◆ **Exercise directions**: Nothing but a number is wanted here: the count of lines in the data holding the word "none".

◆ **Provided entries**:
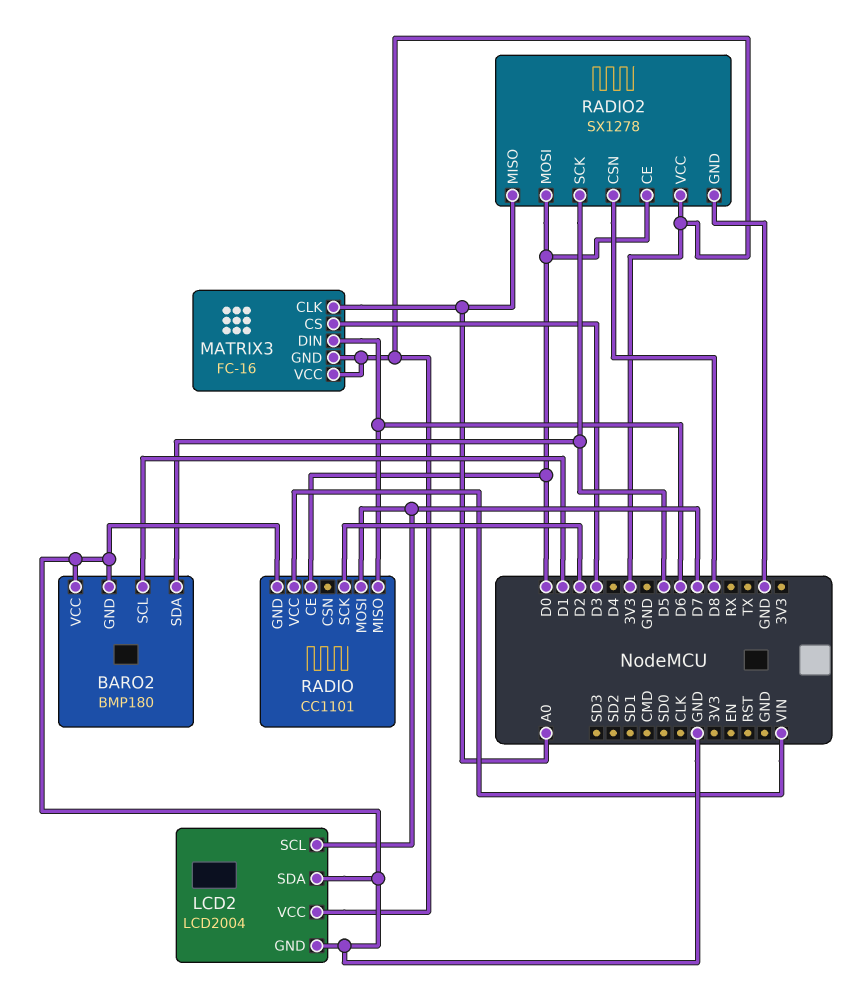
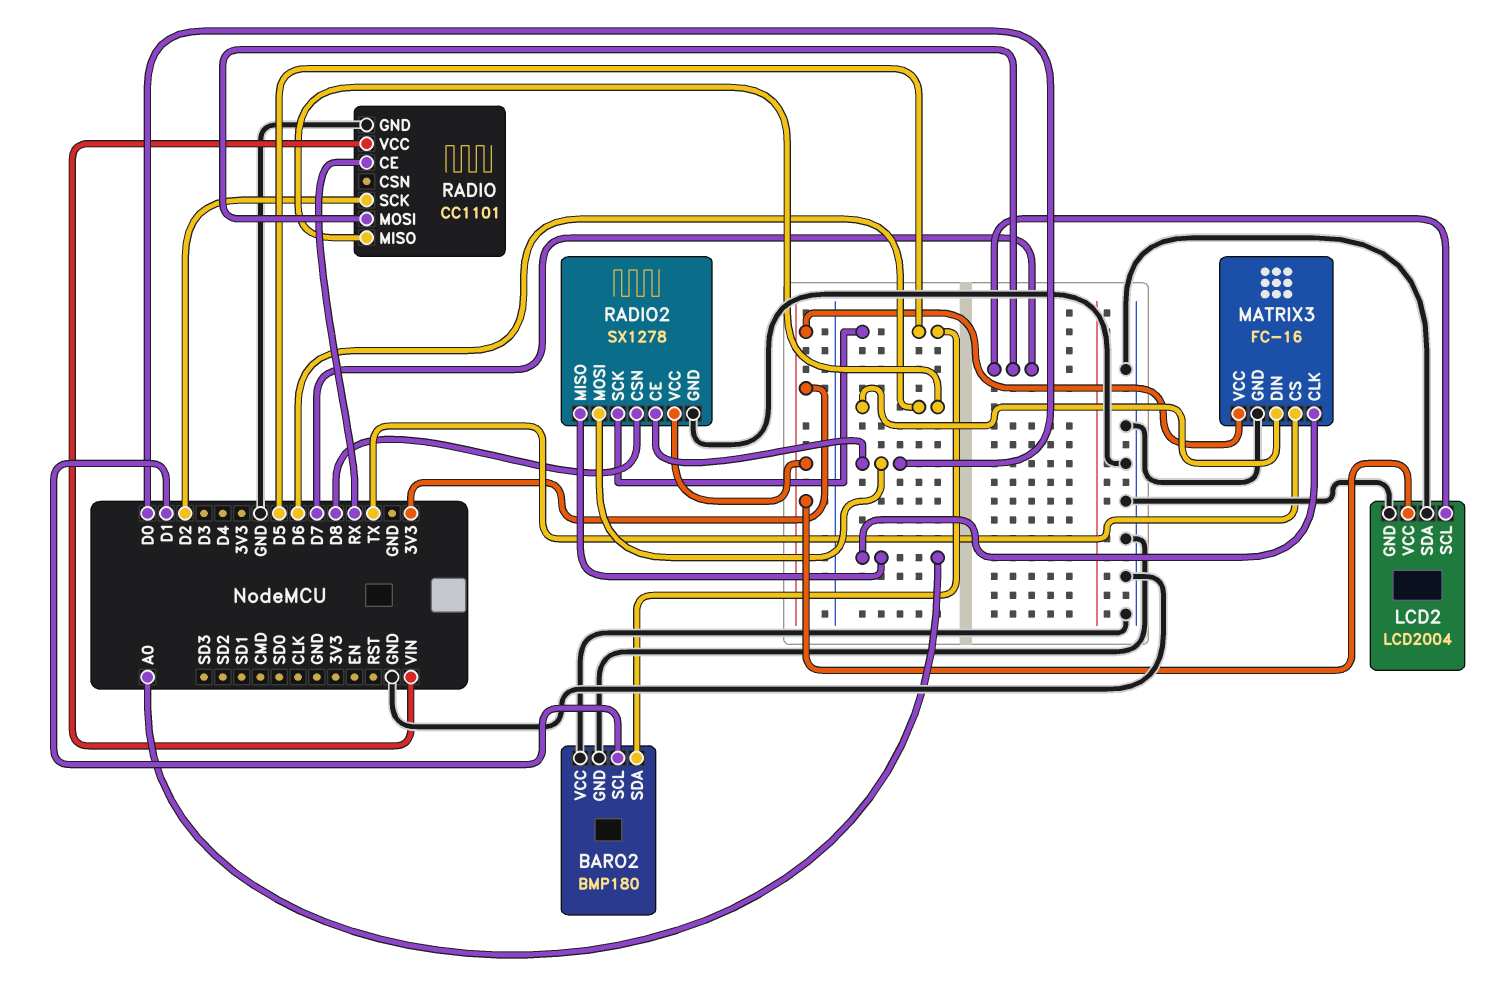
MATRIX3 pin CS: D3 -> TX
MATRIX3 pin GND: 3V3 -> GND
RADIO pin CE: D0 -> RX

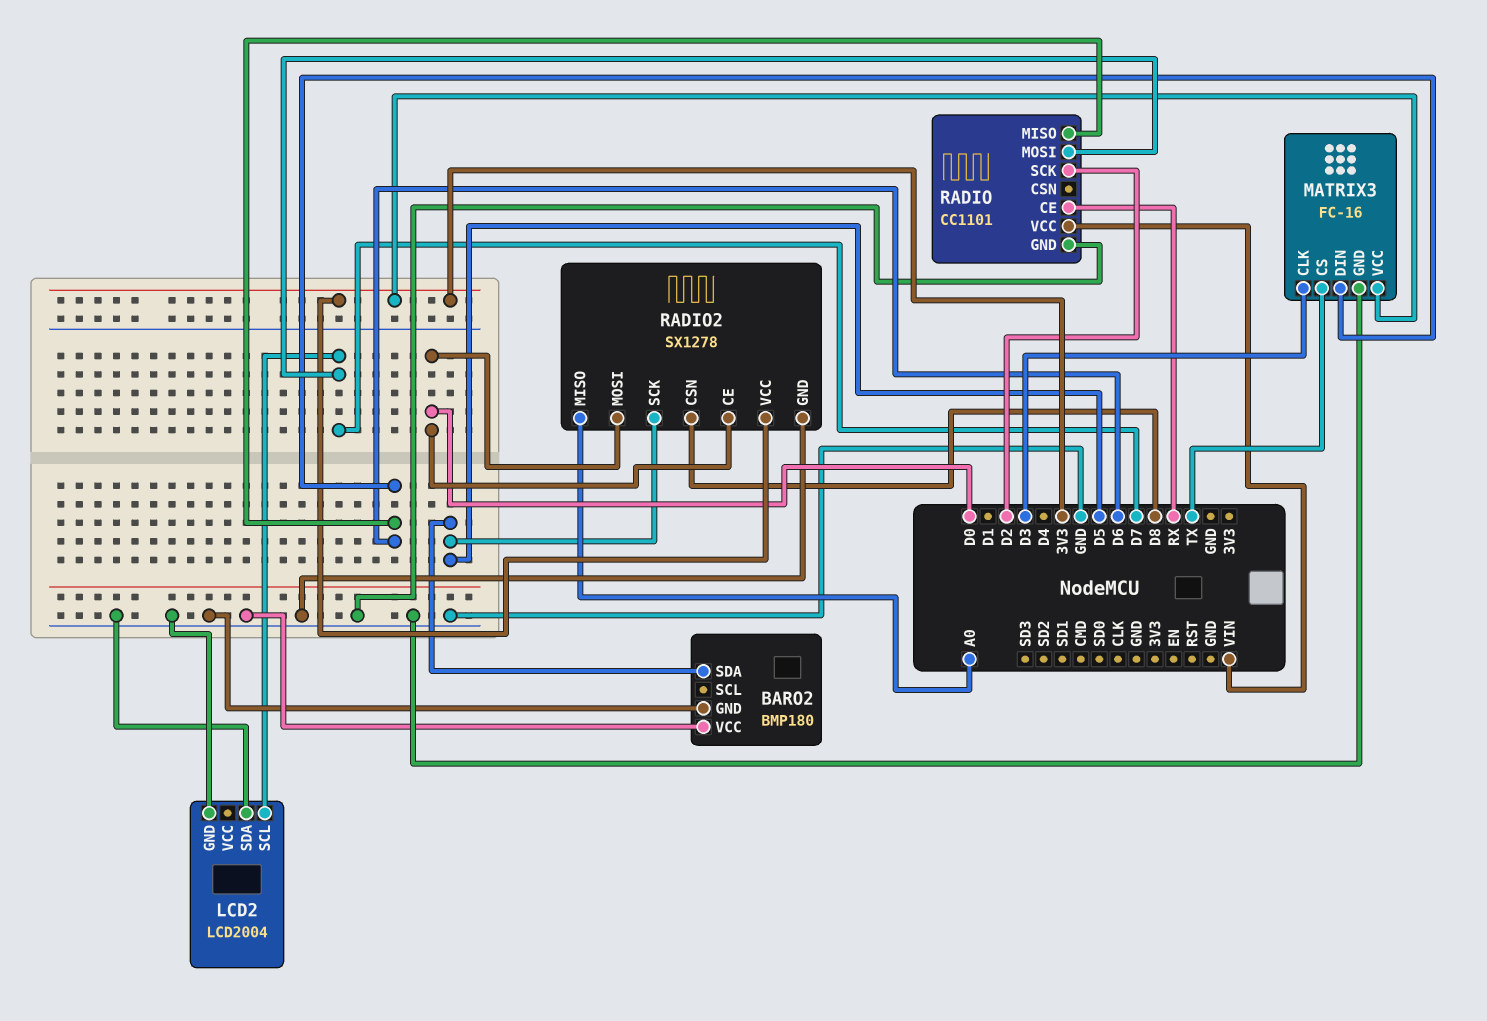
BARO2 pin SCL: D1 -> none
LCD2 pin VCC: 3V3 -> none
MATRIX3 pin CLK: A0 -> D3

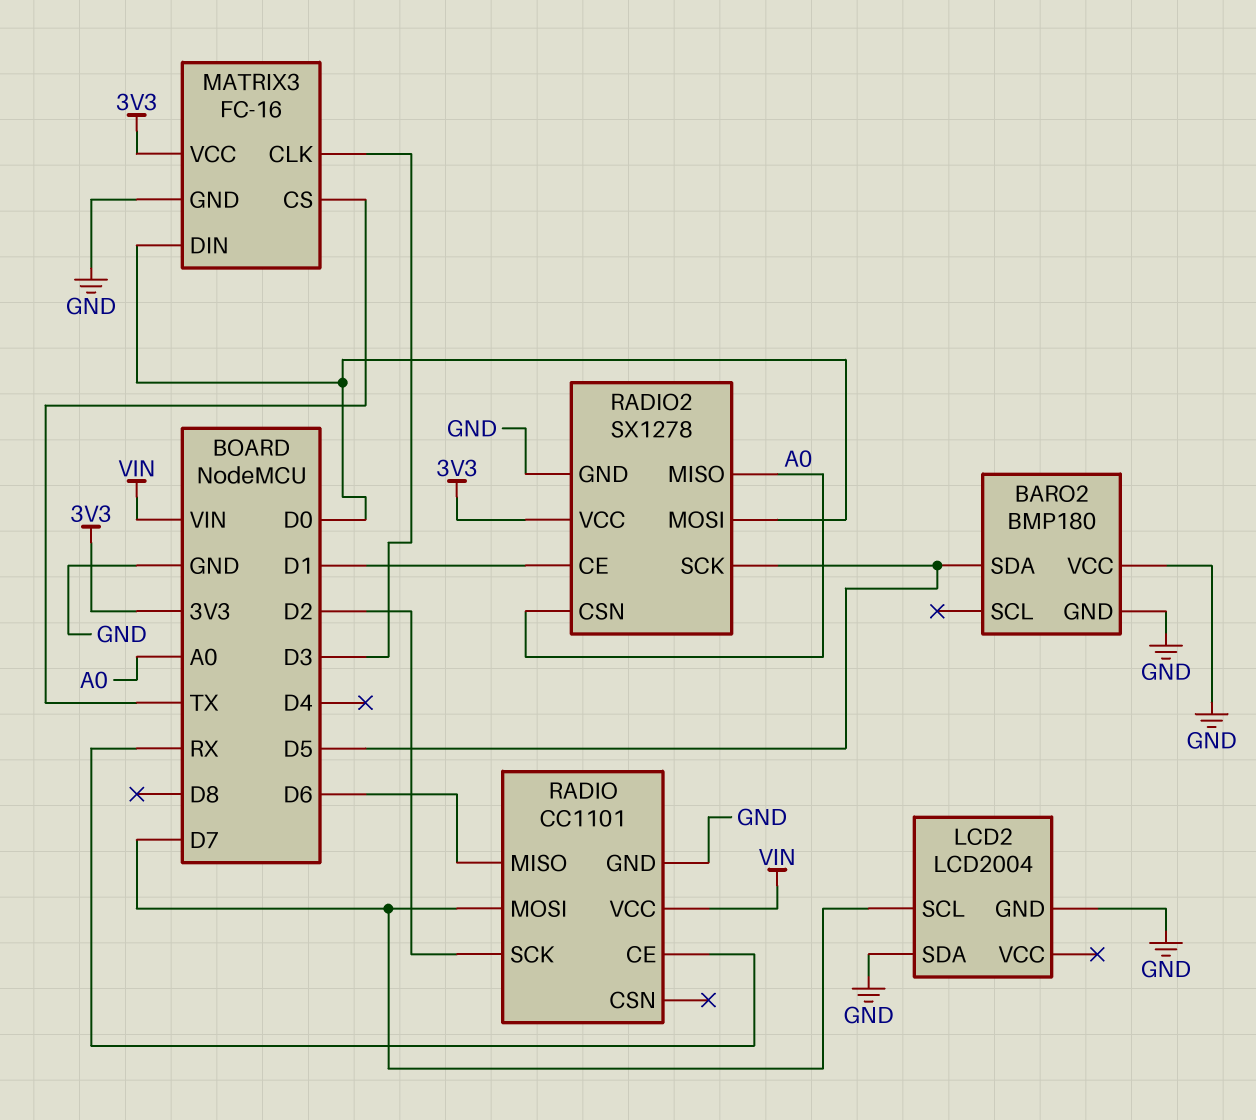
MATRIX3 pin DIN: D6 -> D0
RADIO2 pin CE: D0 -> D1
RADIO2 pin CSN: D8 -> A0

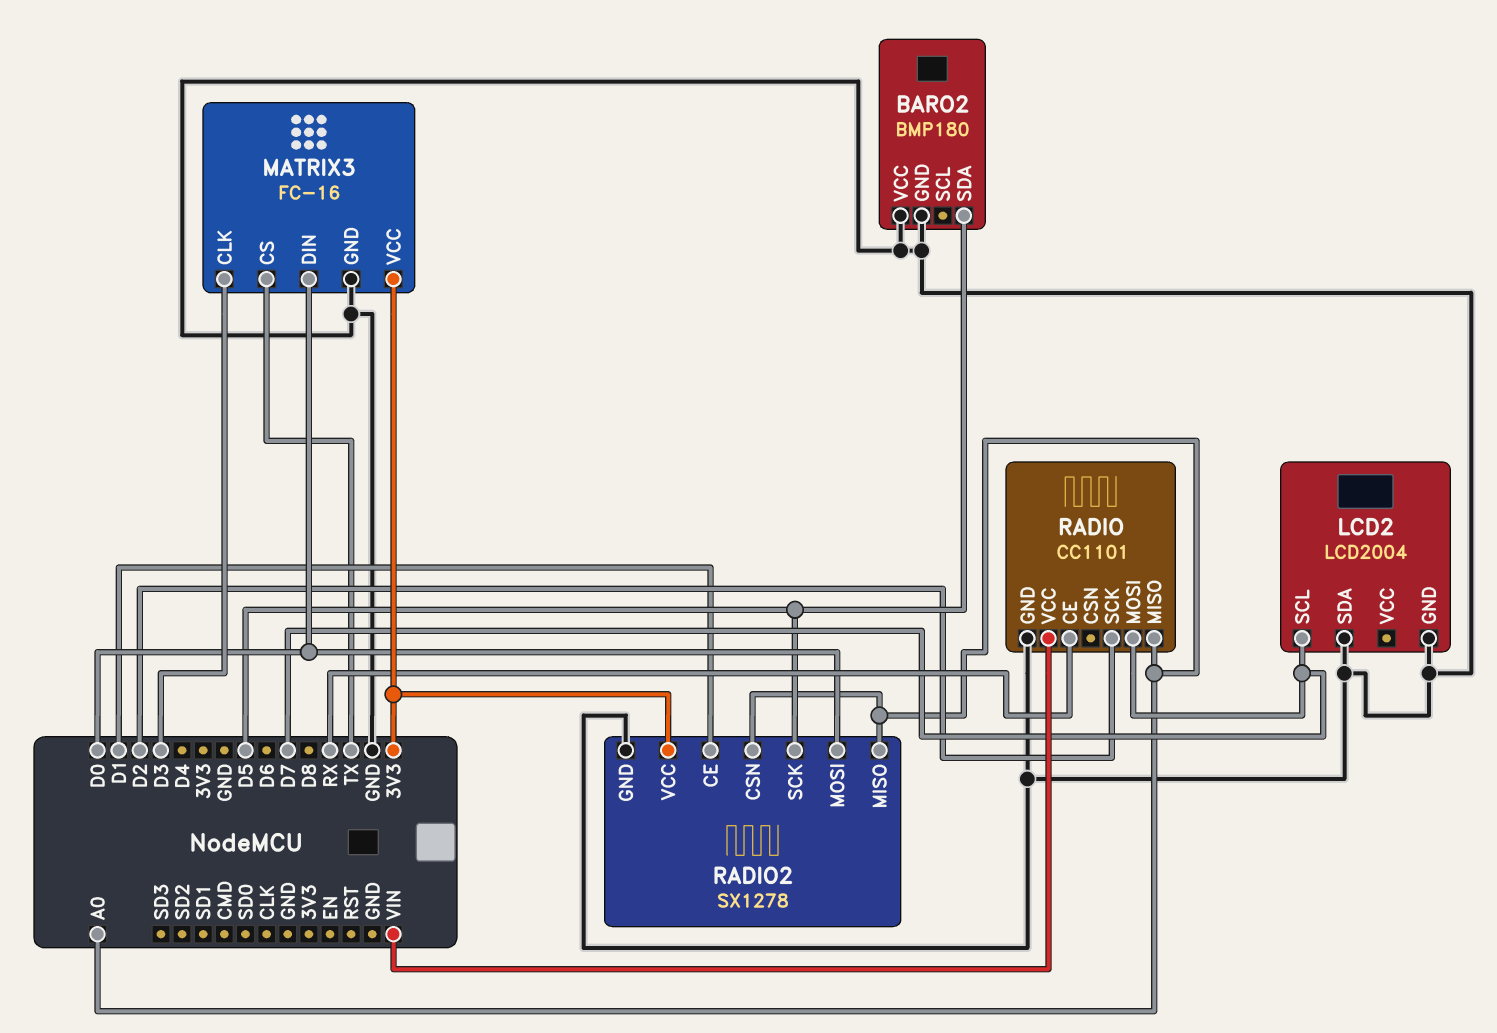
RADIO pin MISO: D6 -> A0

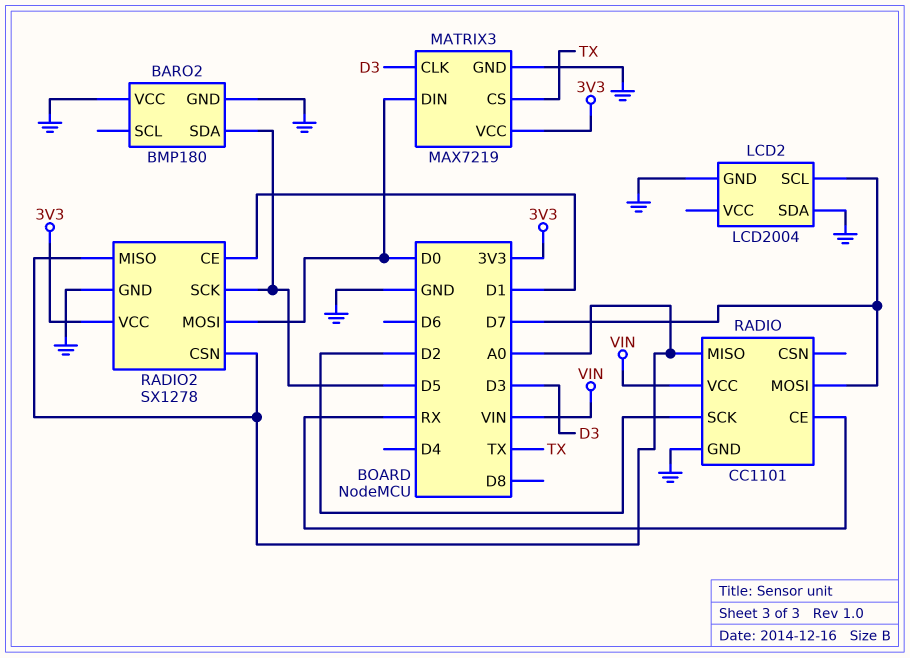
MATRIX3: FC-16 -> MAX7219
---
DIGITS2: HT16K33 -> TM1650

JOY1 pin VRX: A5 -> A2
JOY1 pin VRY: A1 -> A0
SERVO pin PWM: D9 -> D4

◆ **Solution to this exercise**: 2